The required output is a verbatim transcription of the listing, pictures excluded.
******
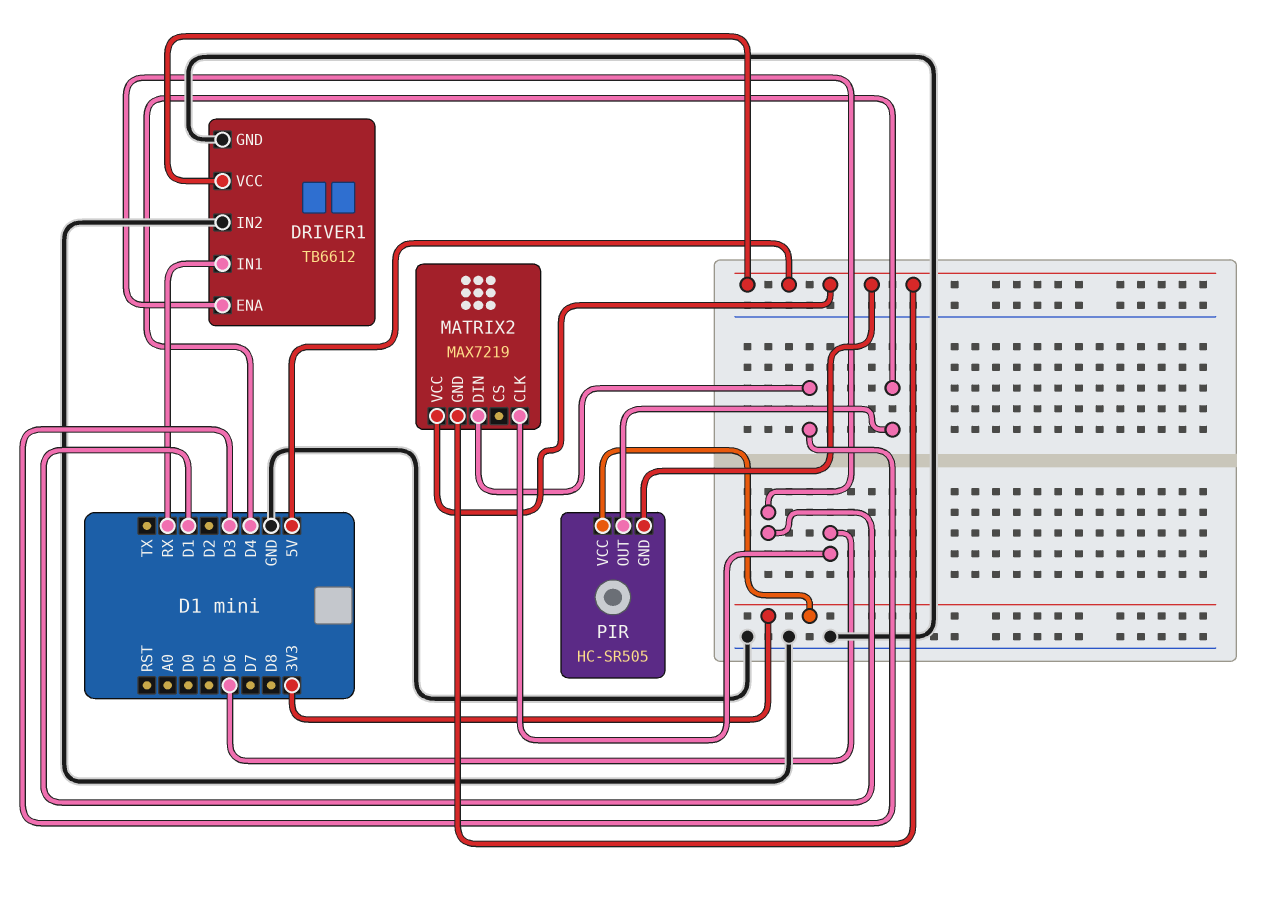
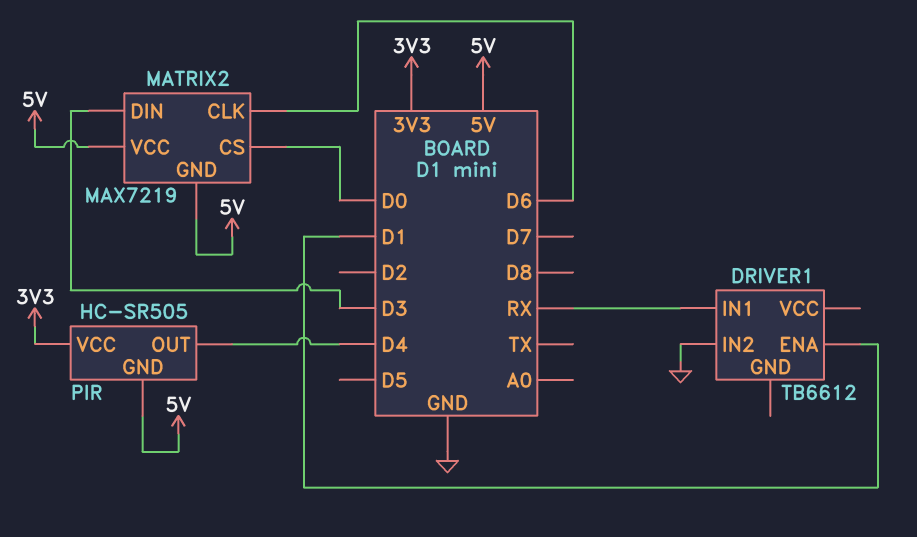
DRIVER1 pin GND: GND -> none
DRIVER1 pin VCC: 5V -> none
MATRIX2 pin CS: none -> D0

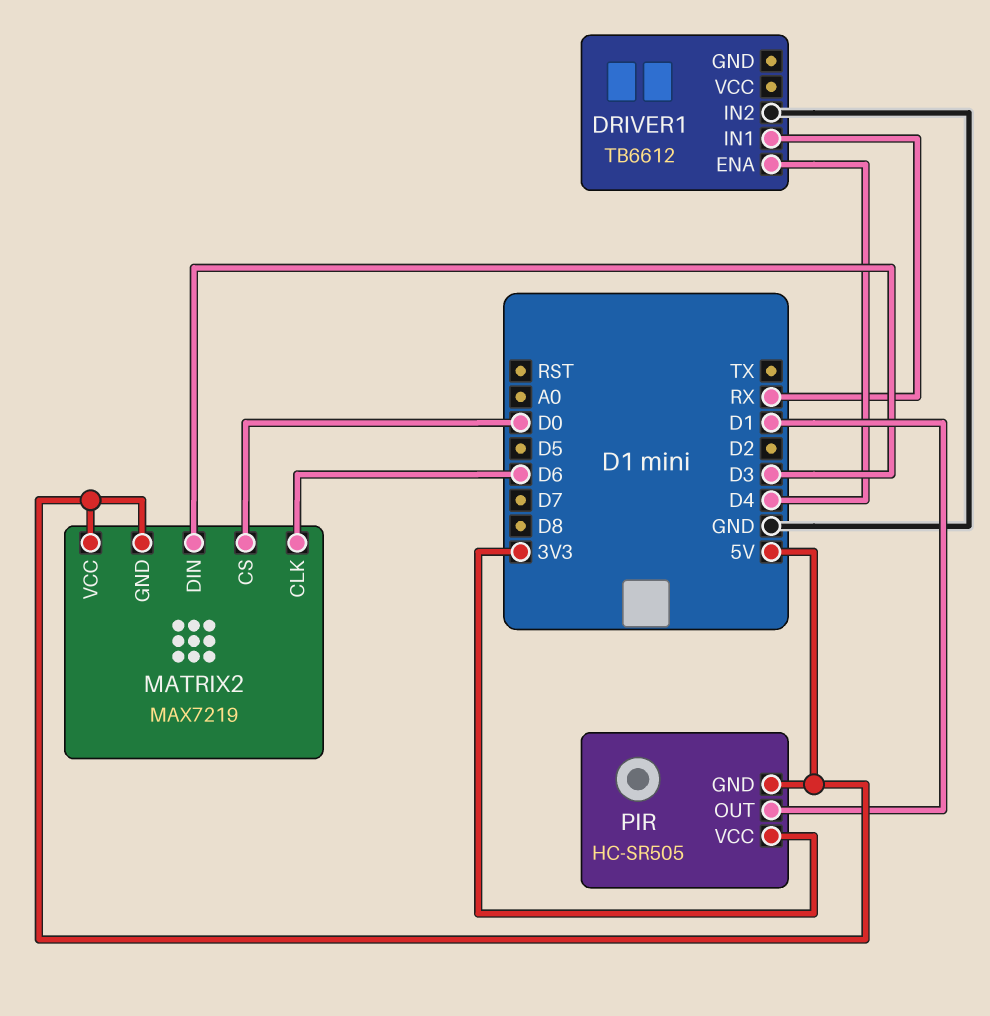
DRIVER1 pin ENA: D1 -> D4
PIR pin OUT: D4 -> D1

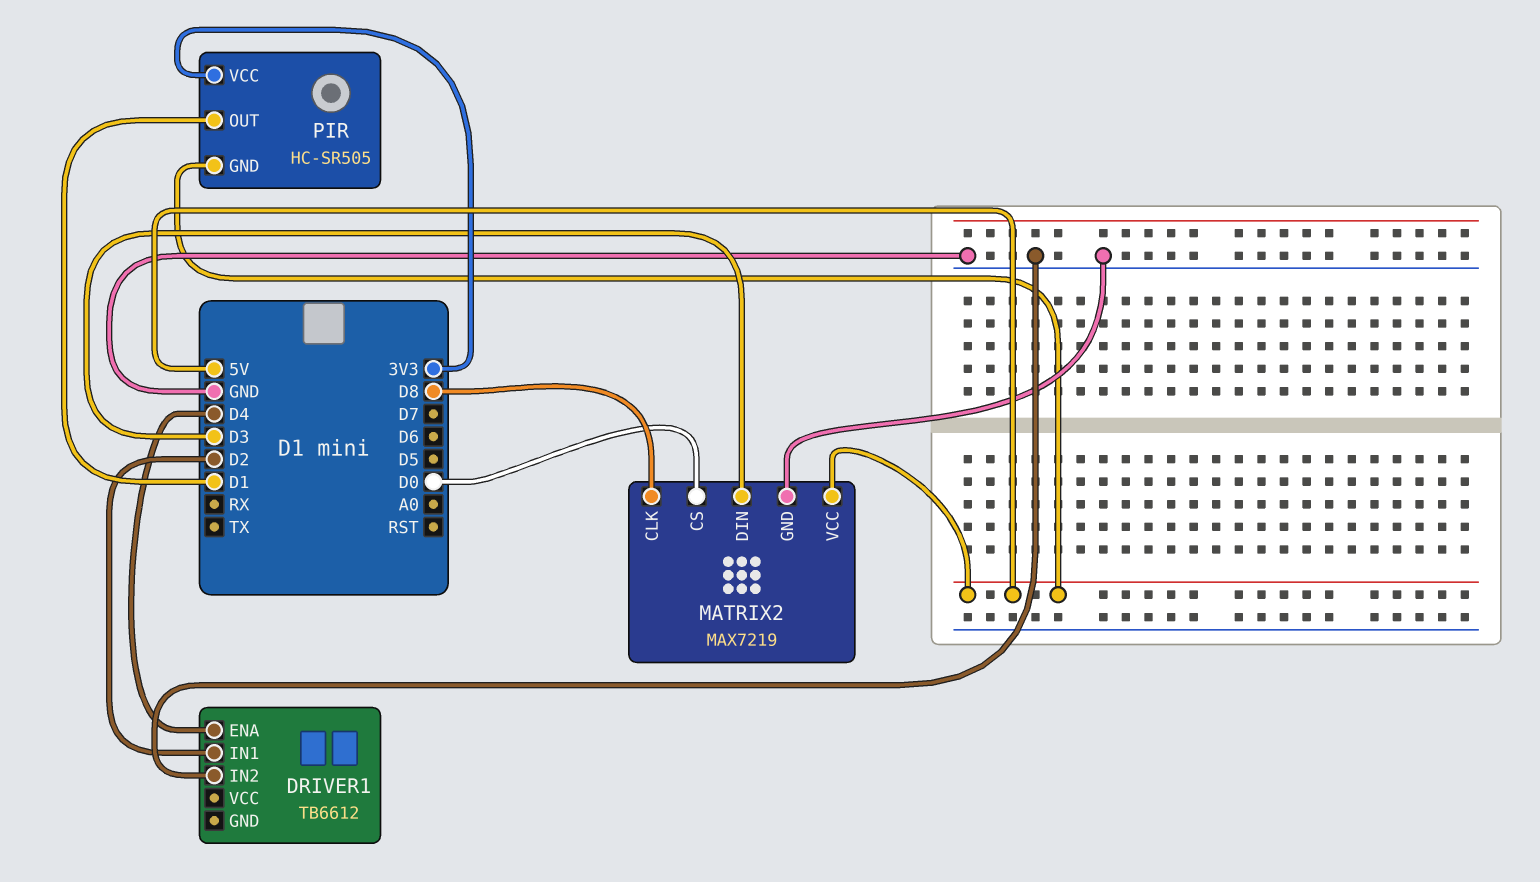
DRIVER1 pin IN1: RX -> D2
MATRIX2 pin CLK: D6 -> D8
MATRIX2 pin GND: 5V -> GND

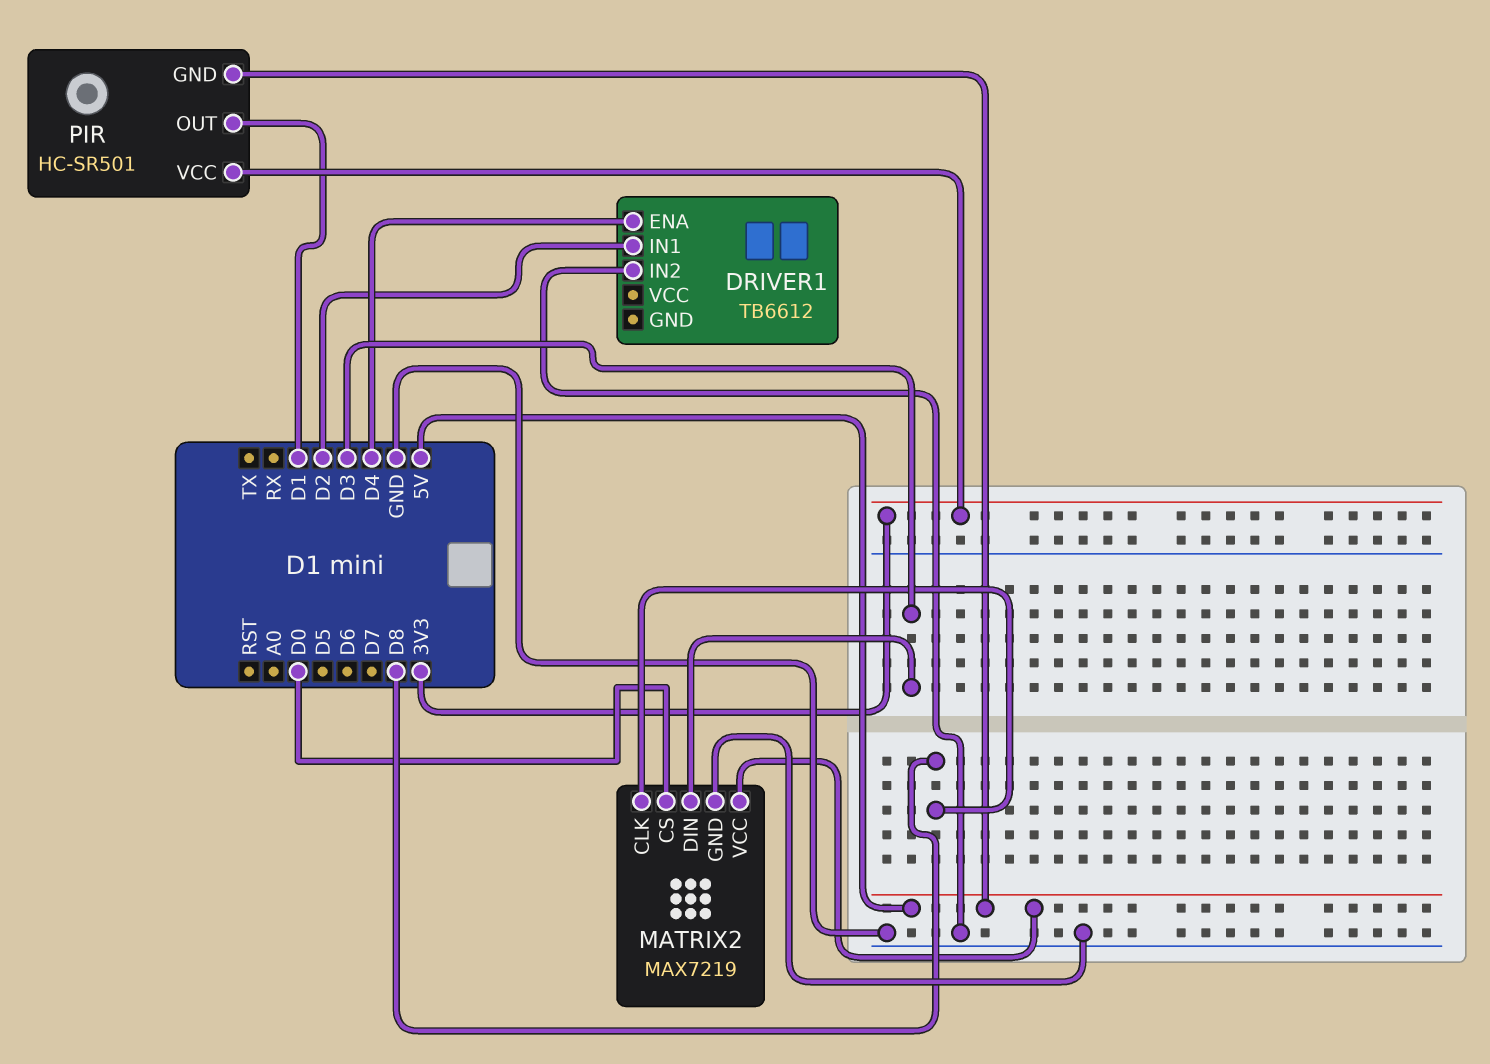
PIR: HC-SR505 -> HC-SR501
******
THE ANSWER:
DRIVER1 pin GND: GND -> none
DRIVER1 pin VCC: 5V -> none
MATRIX2 pin CS: none -> D0

DRIVER1 pin ENA: D1 -> D4
PIR pin OUT: D4 -> D1

DRIVER1 pin IN1: RX -> D2
MATRIX2 pin CLK: D6 -> D8
MATRIX2 pin GND: 5V -> GND

PIR: HC-SR505 -> HC-SR501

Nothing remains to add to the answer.